** Dataset entries **
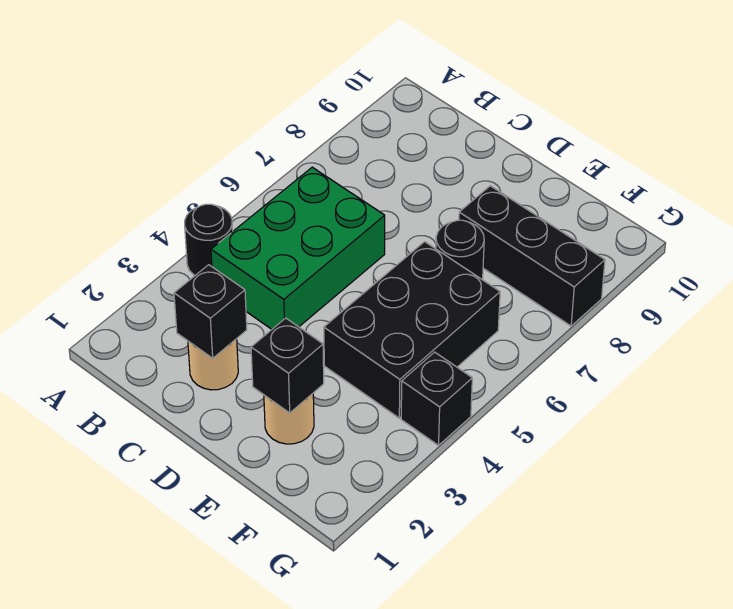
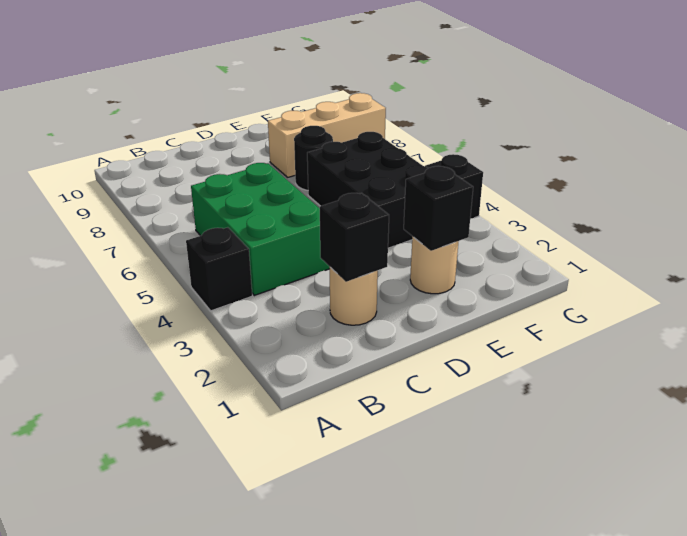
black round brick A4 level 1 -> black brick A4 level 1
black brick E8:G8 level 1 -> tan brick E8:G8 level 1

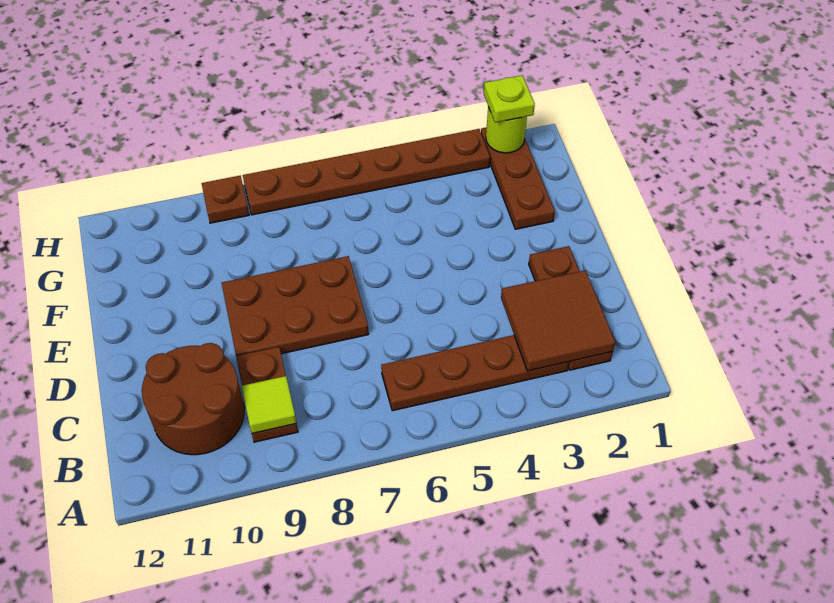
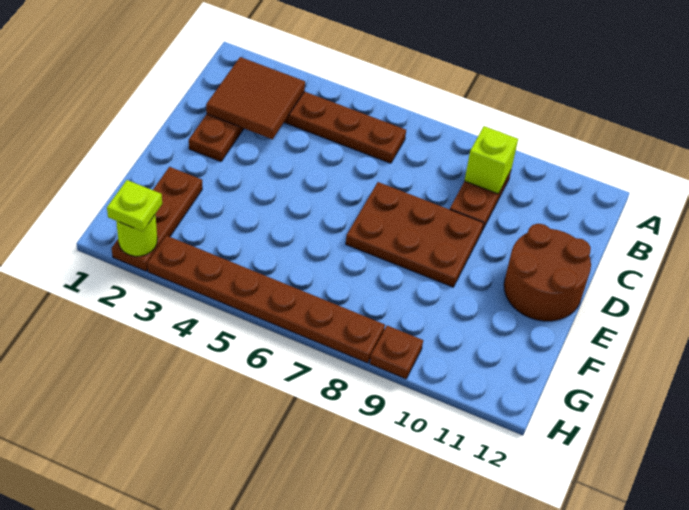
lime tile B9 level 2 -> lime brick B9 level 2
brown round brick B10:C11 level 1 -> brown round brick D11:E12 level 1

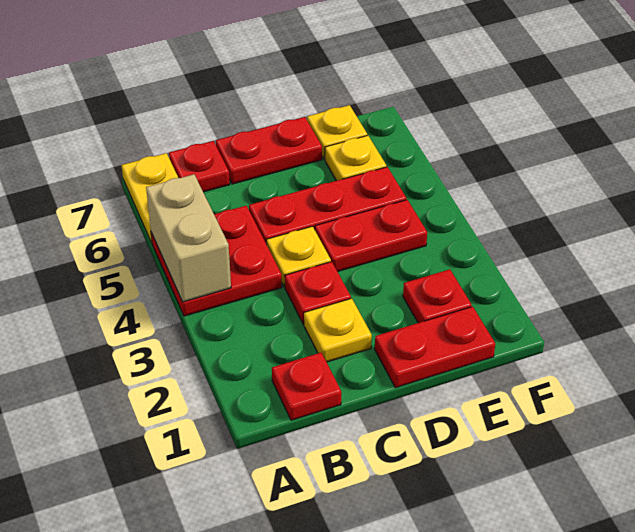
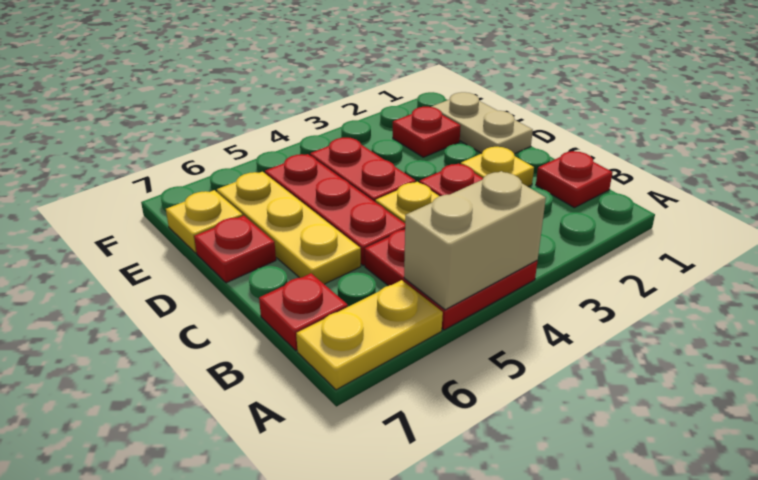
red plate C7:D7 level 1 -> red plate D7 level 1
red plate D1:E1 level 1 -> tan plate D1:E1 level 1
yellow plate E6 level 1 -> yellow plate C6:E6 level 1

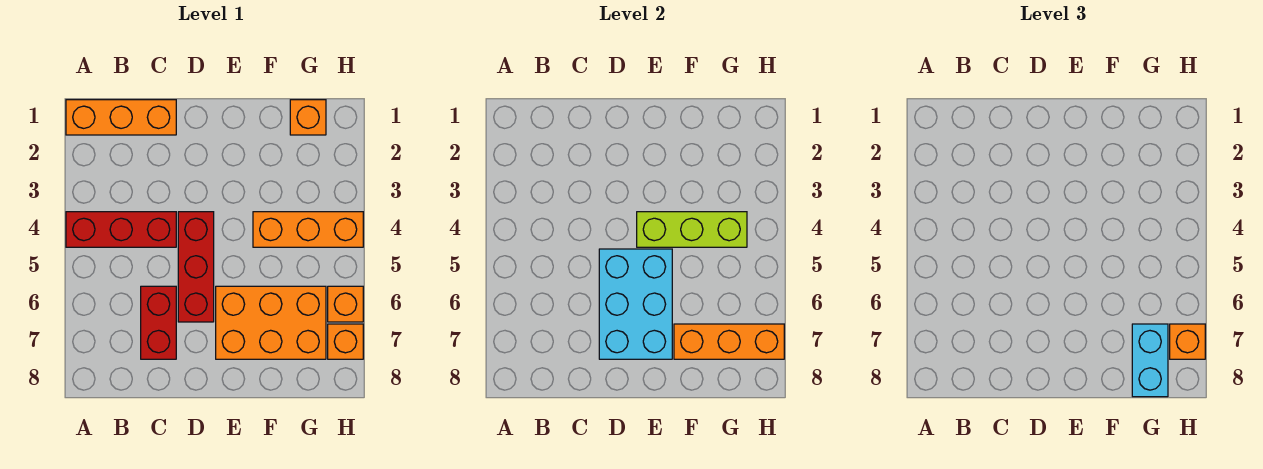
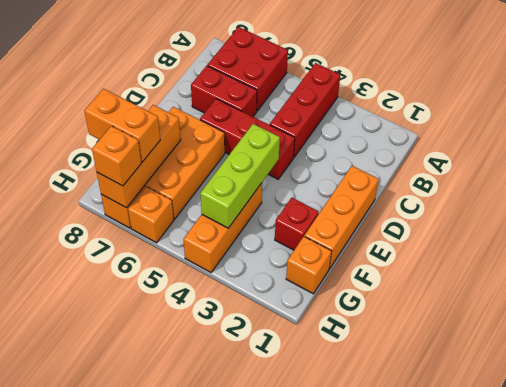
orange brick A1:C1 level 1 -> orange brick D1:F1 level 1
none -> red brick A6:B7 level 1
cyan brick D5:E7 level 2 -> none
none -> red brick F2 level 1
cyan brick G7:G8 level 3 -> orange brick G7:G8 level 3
---
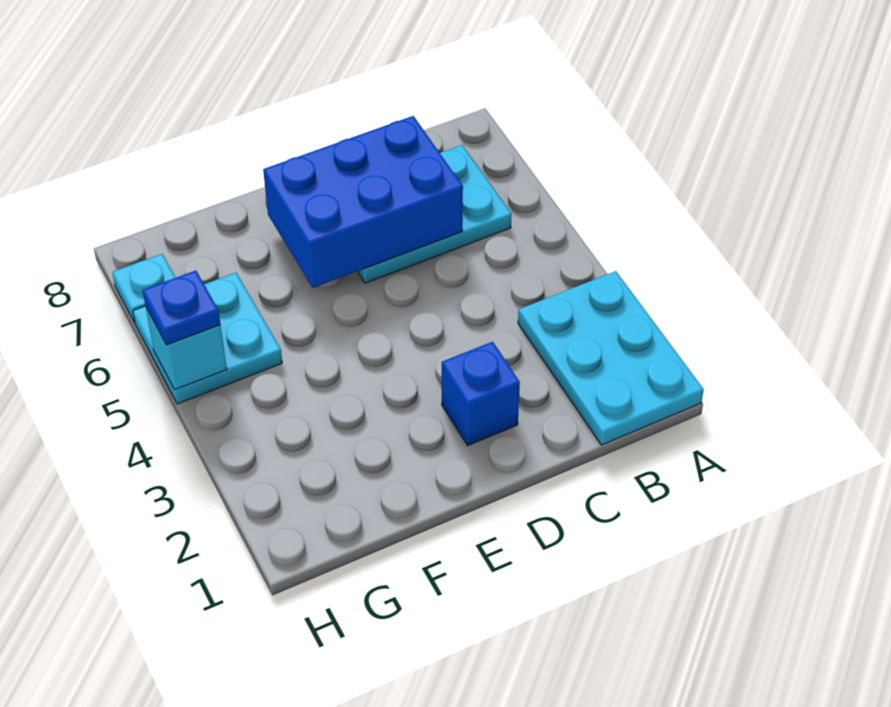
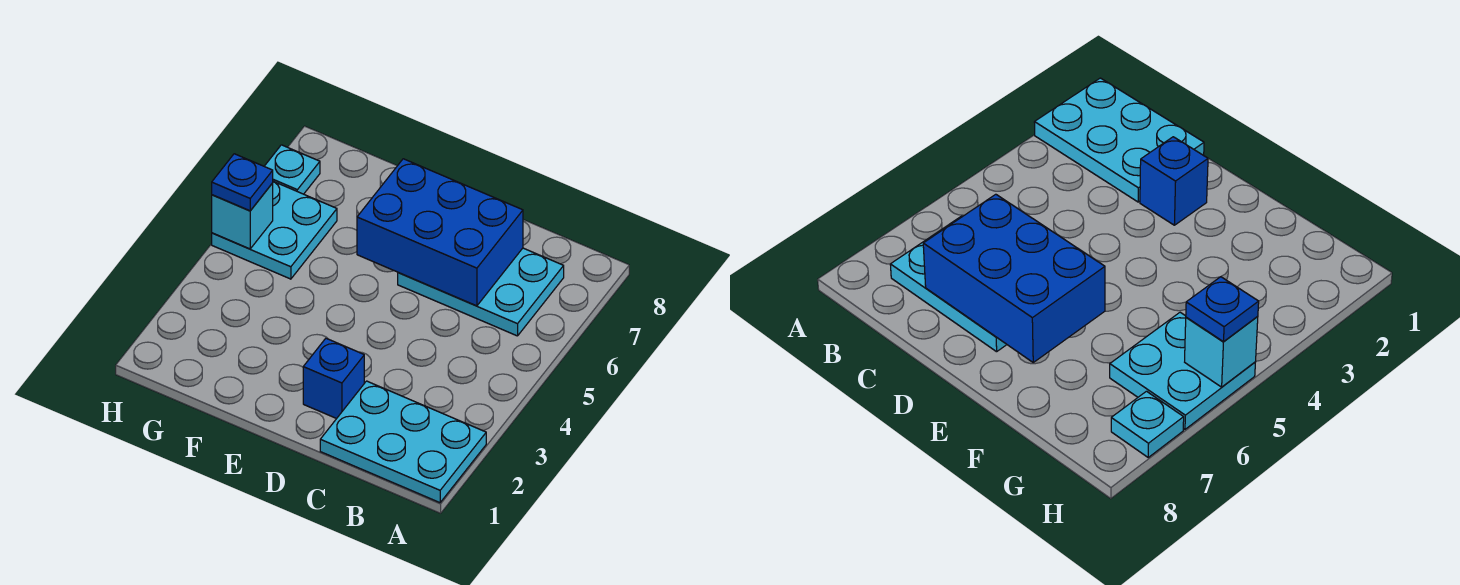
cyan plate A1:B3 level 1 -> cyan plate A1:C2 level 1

** Problem statement **
Would you please repeat only the lines above, beginning at the one that has "black brick E8:G8" and stopping after the one that has "cyan brick G7:G8", exactly and with no pictures?

** Answer area **
black brick E8:G8 level 1 -> tan brick E8:G8 level 1

lime tile B9 level 2 -> lime brick B9 level 2
brown round brick B10:C11 level 1 -> brown round brick D11:E12 level 1

red plate C7:D7 level 1 -> red plate D7 level 1
red plate D1:E1 level 1 -> tan plate D1:E1 level 1
yellow plate E6 level 1 -> yellow plate C6:E6 level 1

orange brick A1:C1 level 1 -> orange brick D1:F1 level 1
none -> red brick A6:B7 level 1
cyan brick D5:E7 level 2 -> none
none -> red brick F2 level 1
cyan brick G7:G8 level 3 -> orange brick G7:G8 level 3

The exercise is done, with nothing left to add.